# [WORK INSTRUCTIONS]
State how many lines of the records below contain the string "kern". Give only the number.

Recorded data
-- -- --

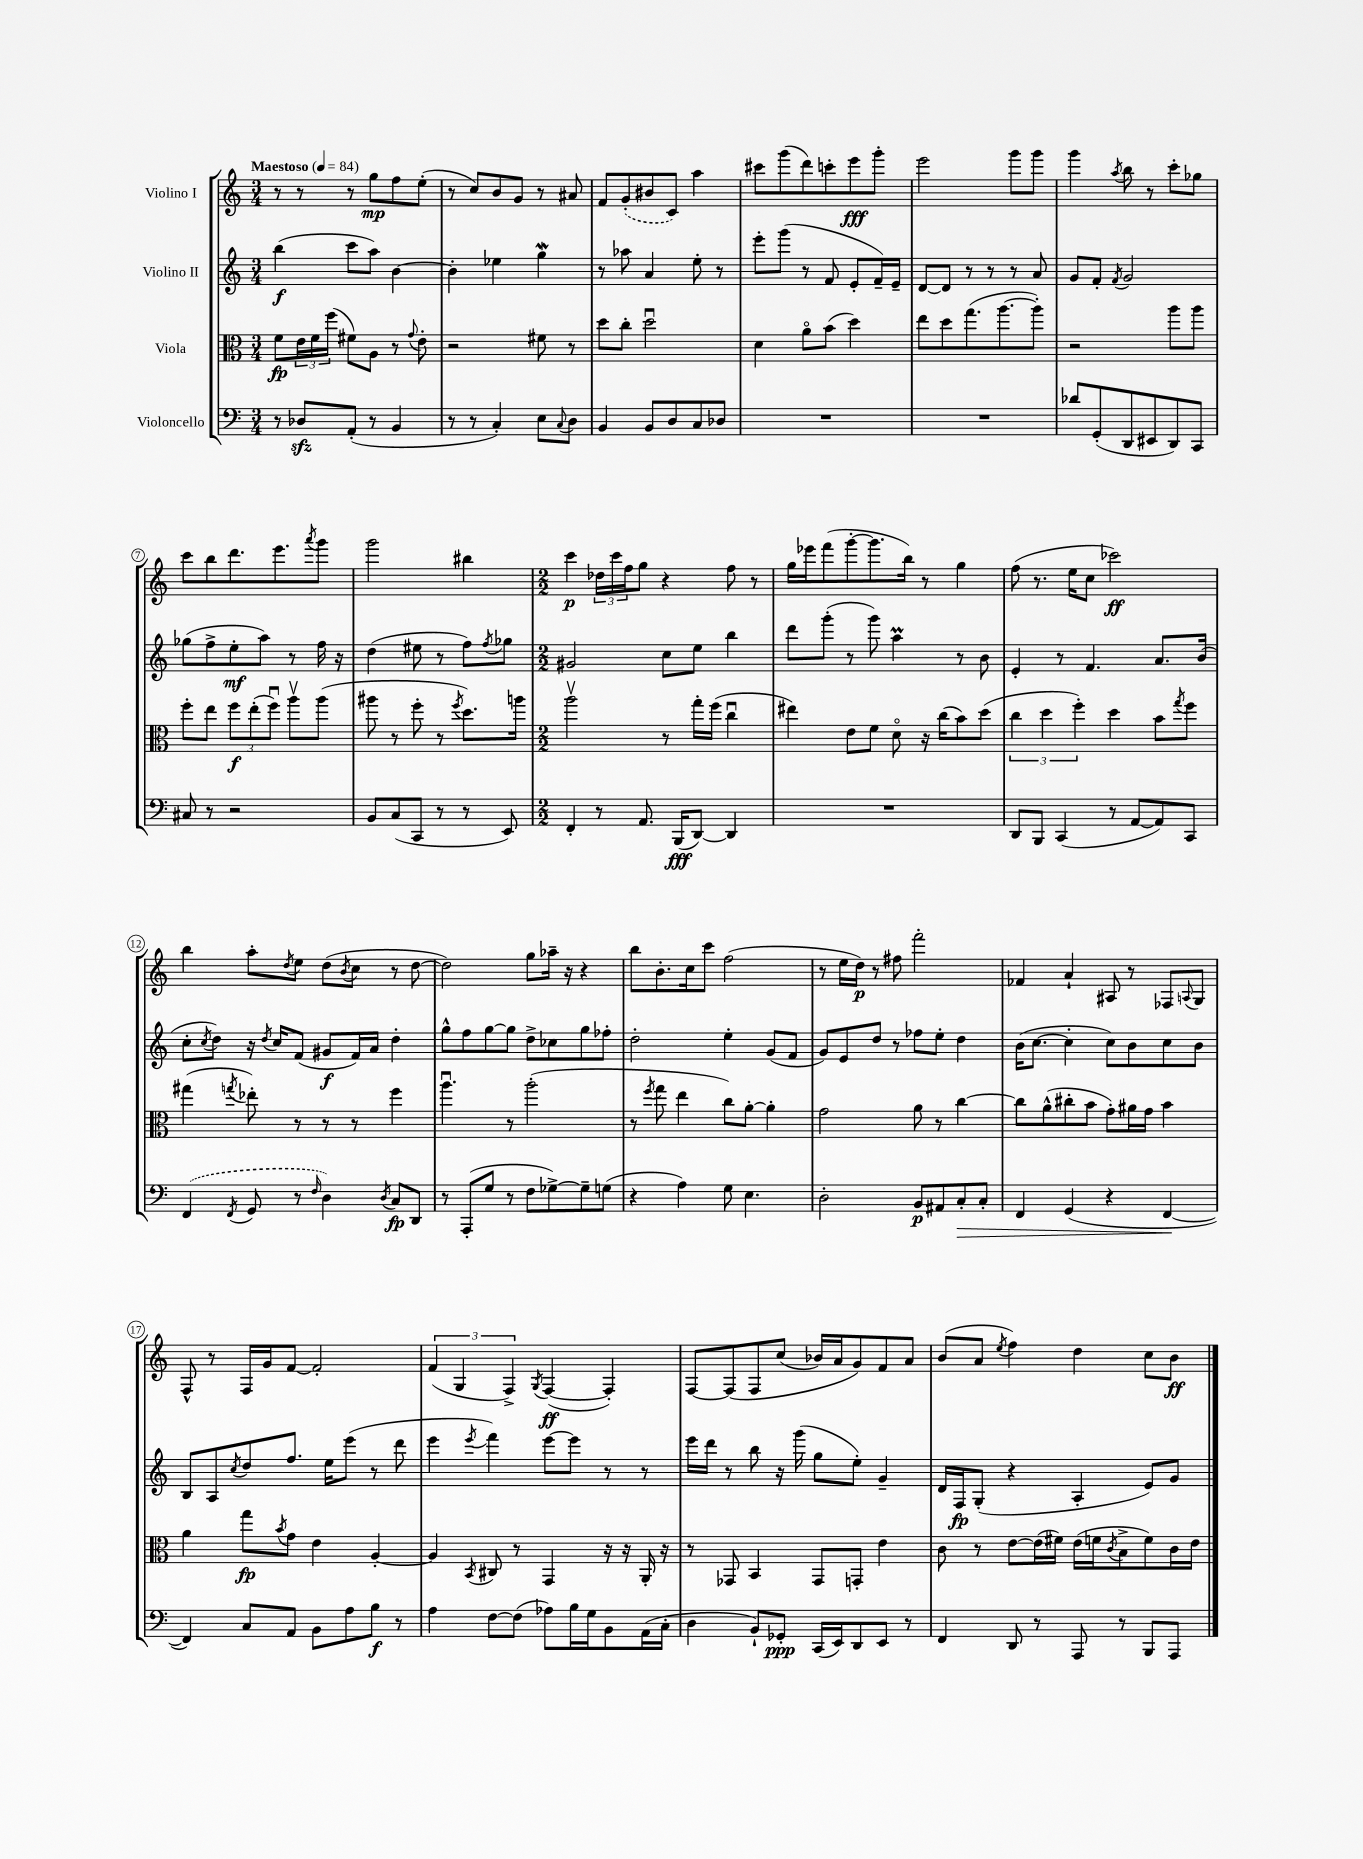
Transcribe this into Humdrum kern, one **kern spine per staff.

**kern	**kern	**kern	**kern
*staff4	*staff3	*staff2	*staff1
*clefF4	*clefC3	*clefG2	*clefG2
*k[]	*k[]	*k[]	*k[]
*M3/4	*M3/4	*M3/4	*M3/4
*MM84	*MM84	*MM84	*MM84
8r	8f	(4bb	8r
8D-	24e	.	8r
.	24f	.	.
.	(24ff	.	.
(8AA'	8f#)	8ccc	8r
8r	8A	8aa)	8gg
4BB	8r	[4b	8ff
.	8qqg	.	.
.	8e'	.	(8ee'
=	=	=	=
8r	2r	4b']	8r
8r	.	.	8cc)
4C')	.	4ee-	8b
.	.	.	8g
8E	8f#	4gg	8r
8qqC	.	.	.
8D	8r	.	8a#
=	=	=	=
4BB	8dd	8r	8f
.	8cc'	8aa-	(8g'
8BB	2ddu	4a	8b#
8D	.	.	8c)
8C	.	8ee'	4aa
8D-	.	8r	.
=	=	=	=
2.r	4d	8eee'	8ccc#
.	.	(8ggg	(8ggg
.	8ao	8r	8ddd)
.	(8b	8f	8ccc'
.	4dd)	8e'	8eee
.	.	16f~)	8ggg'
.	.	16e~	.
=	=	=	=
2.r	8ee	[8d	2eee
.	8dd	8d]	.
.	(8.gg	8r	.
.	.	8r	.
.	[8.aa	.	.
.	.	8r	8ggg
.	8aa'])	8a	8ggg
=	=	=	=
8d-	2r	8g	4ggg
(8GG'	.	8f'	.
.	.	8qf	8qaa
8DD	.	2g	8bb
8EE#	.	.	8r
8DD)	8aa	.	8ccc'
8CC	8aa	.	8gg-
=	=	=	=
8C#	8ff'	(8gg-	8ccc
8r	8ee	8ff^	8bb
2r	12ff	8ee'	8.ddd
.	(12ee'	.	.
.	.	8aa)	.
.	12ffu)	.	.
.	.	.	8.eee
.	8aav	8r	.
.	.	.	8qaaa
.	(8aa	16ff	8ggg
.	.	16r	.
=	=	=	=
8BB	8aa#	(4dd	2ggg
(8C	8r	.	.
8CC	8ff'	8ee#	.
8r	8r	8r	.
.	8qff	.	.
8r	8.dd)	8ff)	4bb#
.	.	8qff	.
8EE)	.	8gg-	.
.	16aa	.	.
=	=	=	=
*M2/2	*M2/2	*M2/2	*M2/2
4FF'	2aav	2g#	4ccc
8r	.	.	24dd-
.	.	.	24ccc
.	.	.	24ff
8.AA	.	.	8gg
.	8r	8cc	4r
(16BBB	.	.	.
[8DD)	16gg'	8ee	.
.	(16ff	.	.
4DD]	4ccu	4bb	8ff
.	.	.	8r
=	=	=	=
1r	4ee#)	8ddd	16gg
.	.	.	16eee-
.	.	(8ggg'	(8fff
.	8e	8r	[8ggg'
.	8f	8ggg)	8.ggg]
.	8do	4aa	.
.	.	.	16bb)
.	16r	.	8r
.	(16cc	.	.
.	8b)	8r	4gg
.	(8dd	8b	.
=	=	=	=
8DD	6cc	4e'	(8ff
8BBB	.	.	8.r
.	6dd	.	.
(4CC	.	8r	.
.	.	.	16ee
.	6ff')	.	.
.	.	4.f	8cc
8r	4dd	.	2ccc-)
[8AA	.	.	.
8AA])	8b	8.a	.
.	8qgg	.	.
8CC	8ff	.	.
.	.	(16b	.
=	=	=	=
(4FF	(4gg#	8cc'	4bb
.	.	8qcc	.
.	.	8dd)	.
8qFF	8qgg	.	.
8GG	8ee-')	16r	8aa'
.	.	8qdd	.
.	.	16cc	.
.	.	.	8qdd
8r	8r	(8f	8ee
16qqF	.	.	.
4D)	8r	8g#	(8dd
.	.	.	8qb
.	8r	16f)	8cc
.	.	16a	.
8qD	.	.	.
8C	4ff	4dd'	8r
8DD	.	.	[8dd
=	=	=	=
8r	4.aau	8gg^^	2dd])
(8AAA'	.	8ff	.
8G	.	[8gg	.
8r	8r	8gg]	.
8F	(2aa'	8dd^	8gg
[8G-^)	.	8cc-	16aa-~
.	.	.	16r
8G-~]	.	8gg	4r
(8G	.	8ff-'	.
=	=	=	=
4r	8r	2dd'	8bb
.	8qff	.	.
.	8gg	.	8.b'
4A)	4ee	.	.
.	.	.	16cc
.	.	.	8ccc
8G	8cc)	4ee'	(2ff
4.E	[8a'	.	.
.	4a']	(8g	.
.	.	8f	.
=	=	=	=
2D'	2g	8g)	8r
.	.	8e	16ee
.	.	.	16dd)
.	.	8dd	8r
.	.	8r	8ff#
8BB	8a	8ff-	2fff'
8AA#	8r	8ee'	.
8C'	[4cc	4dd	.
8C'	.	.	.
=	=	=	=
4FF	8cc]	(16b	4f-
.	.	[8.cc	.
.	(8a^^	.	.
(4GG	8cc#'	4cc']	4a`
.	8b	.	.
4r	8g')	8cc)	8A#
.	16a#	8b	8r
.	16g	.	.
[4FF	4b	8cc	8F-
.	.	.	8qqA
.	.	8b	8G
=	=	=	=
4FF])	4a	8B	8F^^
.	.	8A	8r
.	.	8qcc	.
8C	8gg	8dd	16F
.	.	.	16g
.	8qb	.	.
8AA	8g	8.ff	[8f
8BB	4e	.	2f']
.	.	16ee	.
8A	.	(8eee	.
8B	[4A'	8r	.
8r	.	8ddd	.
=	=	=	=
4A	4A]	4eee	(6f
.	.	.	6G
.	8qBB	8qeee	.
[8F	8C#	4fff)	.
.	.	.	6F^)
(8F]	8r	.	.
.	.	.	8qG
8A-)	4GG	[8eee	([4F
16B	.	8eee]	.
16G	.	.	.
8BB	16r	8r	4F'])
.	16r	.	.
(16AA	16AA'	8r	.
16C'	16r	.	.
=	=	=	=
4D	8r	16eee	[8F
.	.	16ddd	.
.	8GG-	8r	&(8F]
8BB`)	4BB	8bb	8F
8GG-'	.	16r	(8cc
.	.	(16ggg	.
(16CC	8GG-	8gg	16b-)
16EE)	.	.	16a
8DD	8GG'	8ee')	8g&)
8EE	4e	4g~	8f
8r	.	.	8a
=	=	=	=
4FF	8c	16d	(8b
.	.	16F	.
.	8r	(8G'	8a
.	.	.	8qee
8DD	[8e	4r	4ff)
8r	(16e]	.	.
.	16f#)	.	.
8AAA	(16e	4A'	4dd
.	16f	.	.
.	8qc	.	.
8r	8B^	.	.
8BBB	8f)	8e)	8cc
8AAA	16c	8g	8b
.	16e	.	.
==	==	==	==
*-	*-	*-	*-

-- -- --

# [SOLUTION]
2